Brief: Extract the lines from the first one in the records below through the line containing "spun: cuchara (morado)", keeping both ends and leaving out any pictures.

** Task input follows **

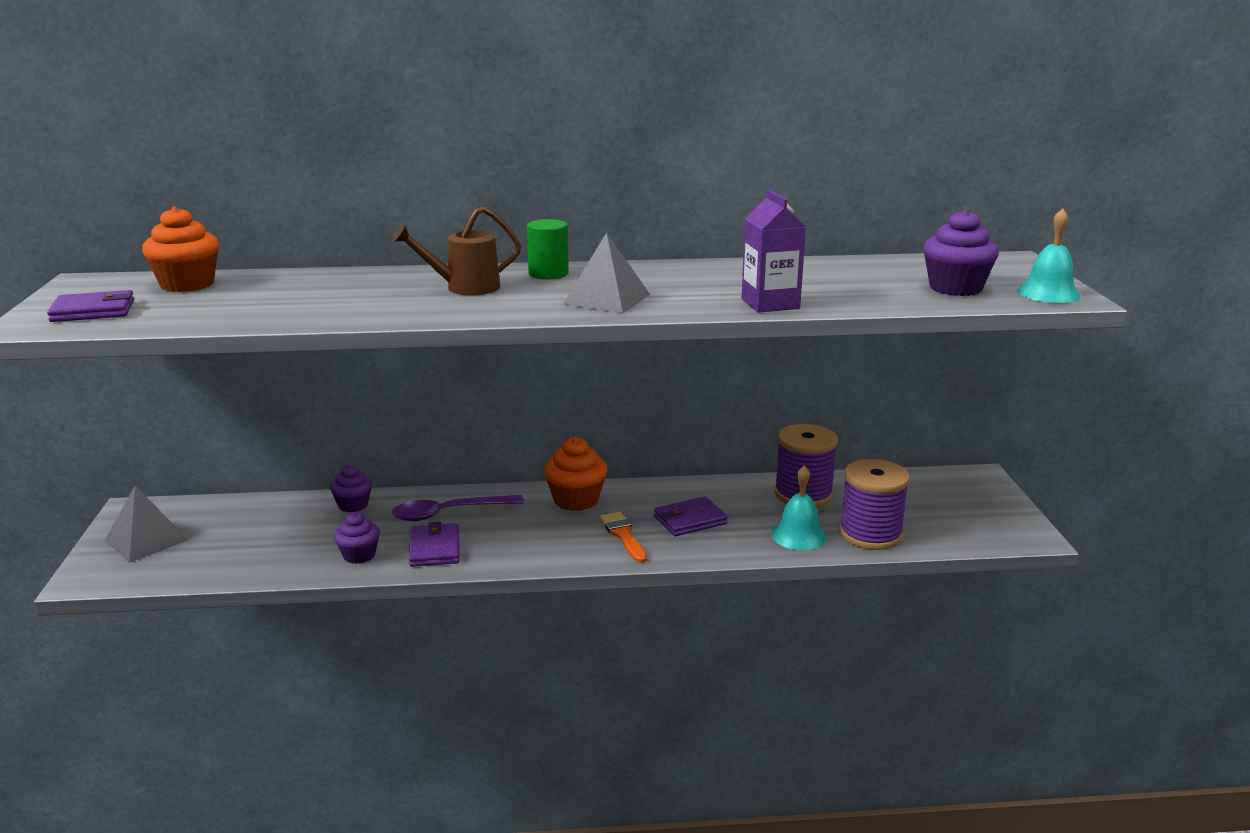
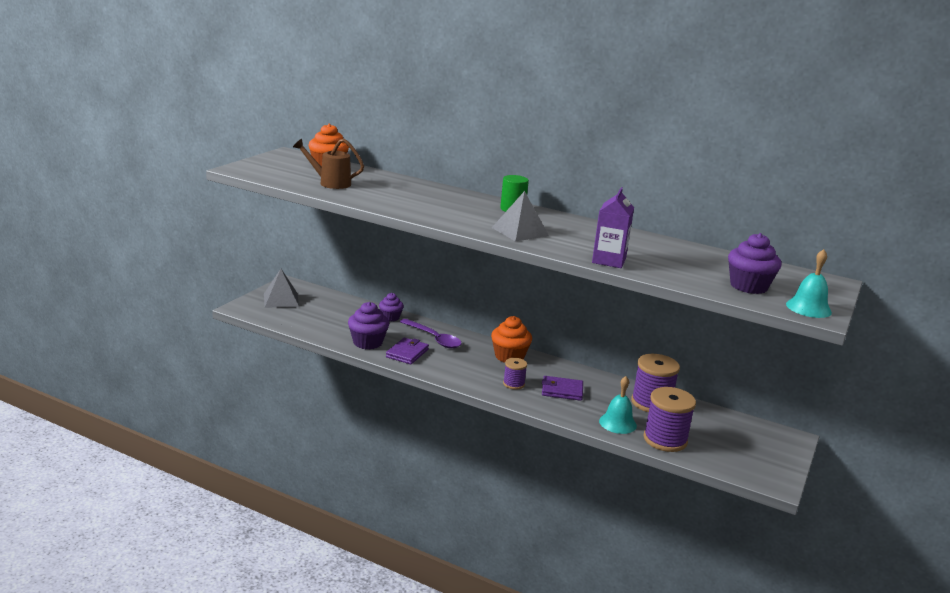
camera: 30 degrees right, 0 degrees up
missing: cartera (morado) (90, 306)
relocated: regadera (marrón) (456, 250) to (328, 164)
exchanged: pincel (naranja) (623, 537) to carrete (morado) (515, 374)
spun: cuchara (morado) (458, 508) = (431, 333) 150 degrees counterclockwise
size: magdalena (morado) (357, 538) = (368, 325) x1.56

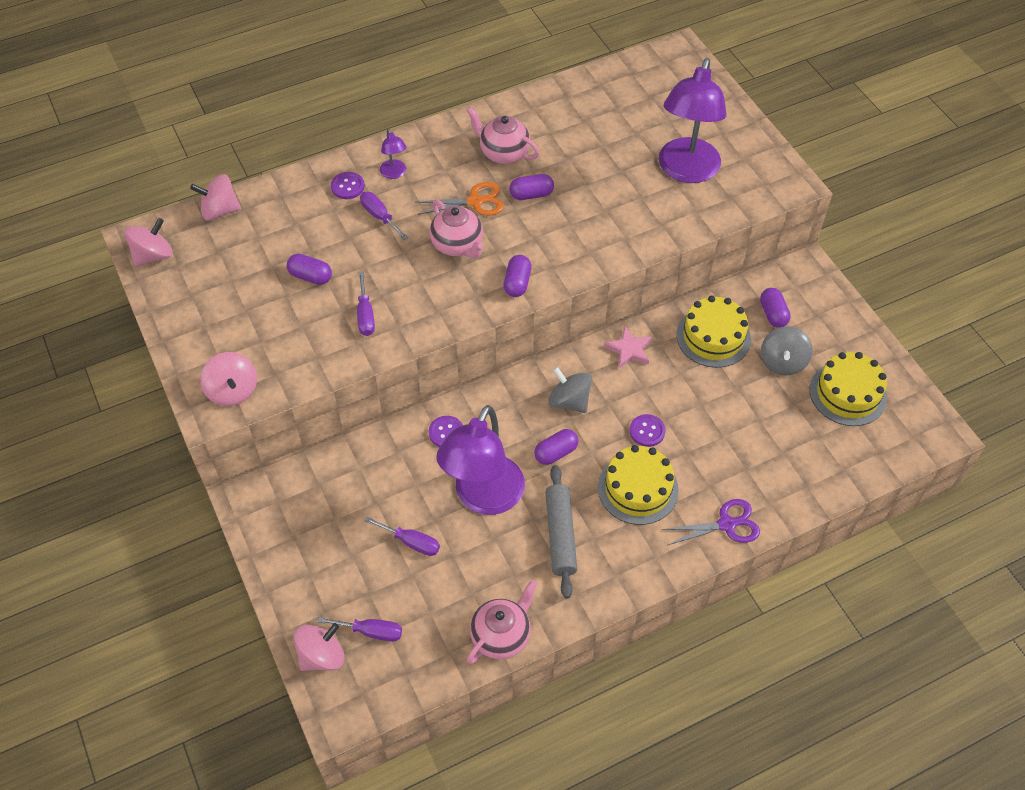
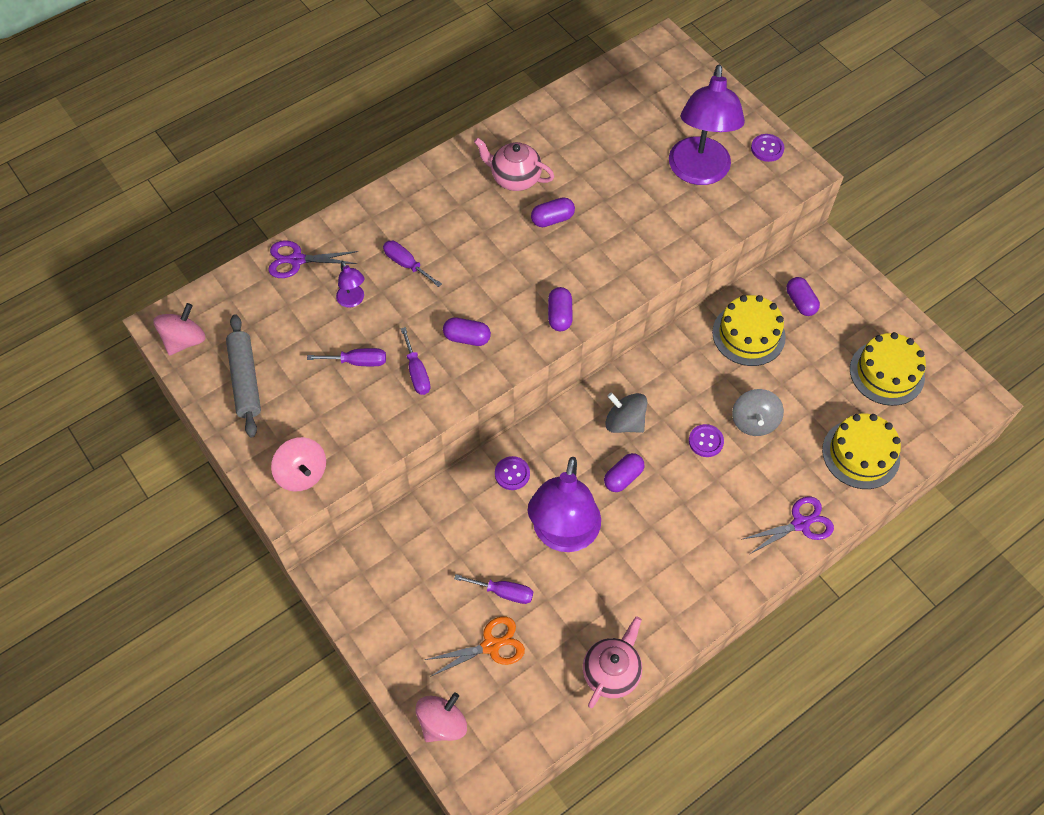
camera: 10 degrees left, 5 degrees up
missing: peonza (rosa) (215, 197); tetera (rosa) (457, 229); estrella (rosa) (628, 347)
appeared: tijeras (morado) (313, 259)
relocated: lámpara (morado) (393, 154) to (350, 284); botón (morado) (348, 185) to (767, 148); tijeras (naranja) (460, 199) to (475, 646); cápsula (morado) (309, 269) to (467, 331); peonza (gris) (787, 350) to (758, 412); tarta (amarillo) (638, 485) to (861, 451); rodillo (gris) (561, 531) to (243, 375); destornillador (morado) (360, 629) to (346, 357)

** End of Task input **

Answer space:
camera: 30 degrees right, 0 degrees up
missing: cartera (morado) (90, 306)
relocated: regadera (marrón) (456, 250) to (328, 164)
exchanged: pincel (naranja) (623, 537) to carrete (morado) (515, 374)
spun: cuchara (morado) (458, 508) = (431, 333) 150 degrees counterclockwise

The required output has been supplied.